- _WORK ITEM_
Up to and including the line with "R6: 22k (5V, CLK) -> 6.2k (5V, CLK)", copy the records below exactly from their first line.

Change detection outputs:
__________________________________________________

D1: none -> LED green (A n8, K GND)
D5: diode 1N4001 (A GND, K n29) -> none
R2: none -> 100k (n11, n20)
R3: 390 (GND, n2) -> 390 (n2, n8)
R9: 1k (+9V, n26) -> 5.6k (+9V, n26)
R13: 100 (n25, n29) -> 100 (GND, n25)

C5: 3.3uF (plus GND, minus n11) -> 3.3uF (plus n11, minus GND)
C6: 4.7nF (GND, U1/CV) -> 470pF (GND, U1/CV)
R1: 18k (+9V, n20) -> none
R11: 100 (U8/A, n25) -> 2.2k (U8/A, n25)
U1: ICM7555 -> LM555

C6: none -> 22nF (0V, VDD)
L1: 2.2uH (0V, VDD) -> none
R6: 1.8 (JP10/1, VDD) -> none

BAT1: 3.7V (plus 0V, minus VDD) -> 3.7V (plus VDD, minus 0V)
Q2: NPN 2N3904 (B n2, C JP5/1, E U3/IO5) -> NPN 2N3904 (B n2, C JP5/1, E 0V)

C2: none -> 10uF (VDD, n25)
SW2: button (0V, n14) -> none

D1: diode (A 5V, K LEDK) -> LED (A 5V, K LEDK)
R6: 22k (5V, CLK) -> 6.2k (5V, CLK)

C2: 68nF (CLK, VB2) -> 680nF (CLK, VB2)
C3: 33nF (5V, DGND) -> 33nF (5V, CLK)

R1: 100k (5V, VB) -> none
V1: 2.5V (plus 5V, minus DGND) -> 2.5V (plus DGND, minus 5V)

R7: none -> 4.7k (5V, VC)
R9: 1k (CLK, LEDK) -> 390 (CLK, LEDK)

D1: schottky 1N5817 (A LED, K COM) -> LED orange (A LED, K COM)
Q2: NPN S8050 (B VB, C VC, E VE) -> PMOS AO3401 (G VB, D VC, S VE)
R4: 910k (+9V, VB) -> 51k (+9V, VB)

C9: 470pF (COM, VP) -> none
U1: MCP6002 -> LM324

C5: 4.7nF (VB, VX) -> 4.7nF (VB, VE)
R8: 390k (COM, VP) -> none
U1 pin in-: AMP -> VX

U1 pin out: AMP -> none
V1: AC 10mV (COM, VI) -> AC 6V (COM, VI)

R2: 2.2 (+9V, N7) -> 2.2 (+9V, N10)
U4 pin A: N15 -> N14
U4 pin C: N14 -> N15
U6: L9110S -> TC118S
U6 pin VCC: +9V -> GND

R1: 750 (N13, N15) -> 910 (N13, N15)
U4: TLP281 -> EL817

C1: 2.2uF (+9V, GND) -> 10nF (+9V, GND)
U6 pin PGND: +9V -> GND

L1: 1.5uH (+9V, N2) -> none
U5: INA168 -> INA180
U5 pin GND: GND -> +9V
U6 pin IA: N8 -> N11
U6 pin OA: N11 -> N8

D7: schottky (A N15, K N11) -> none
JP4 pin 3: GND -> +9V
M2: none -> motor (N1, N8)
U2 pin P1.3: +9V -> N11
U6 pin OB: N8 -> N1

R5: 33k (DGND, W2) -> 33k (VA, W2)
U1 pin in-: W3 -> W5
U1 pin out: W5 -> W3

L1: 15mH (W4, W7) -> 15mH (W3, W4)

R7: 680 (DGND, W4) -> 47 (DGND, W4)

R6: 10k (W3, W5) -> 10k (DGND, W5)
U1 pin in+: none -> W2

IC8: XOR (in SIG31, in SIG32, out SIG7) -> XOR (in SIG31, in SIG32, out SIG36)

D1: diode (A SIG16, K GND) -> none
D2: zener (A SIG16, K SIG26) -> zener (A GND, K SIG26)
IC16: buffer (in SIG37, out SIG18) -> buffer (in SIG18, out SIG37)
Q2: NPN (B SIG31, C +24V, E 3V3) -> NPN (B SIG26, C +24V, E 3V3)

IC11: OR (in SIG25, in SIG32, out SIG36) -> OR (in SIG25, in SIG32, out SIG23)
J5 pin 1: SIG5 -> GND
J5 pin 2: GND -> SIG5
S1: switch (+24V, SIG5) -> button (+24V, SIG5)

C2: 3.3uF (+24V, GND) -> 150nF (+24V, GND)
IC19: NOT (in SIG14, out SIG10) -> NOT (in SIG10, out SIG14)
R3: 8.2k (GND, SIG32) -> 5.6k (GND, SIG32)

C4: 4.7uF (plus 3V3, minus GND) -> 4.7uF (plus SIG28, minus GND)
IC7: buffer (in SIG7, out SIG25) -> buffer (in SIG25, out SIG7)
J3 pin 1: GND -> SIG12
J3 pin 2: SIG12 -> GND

__________________________________________________

- _RESPONSE TO THE EXERCISE_
D1: none -> LED green (A n8, K GND)
D5: diode 1N4001 (A GND, K n29) -> none
R2: none -> 100k (n11, n20)
R3: 390 (GND, n2) -> 390 (n2, n8)
R9: 1k (+9V, n26) -> 5.6k (+9V, n26)
R13: 100 (n25, n29) -> 100 (GND, n25)

C5: 3.3uF (plus GND, minus n11) -> 3.3uF (plus n11, minus GND)
C6: 4.7nF (GND, U1/CV) -> 470pF (GND, U1/CV)
R1: 18k (+9V, n20) -> none
R11: 100 (U8/A, n25) -> 2.2k (U8/A, n25)
U1: ICM7555 -> LM555

C6: none -> 22nF (0V, VDD)
L1: 2.2uH (0V, VDD) -> none
R6: 1.8 (JP10/1, VDD) -> none

BAT1: 3.7V (plus 0V, minus VDD) -> 3.7V (plus VDD, minus 0V)
Q2: NPN 2N3904 (B n2, C JP5/1, E U3/IO5) -> NPN 2N3904 (B n2, C JP5/1, E 0V)

C2: none -> 10uF (VDD, n25)
SW2: button (0V, n14) -> none

D1: diode (A 5V, K LEDK) -> LED (A 5V, K LEDK)
R6: 22k (5V, CLK) -> 6.2k (5V, CLK)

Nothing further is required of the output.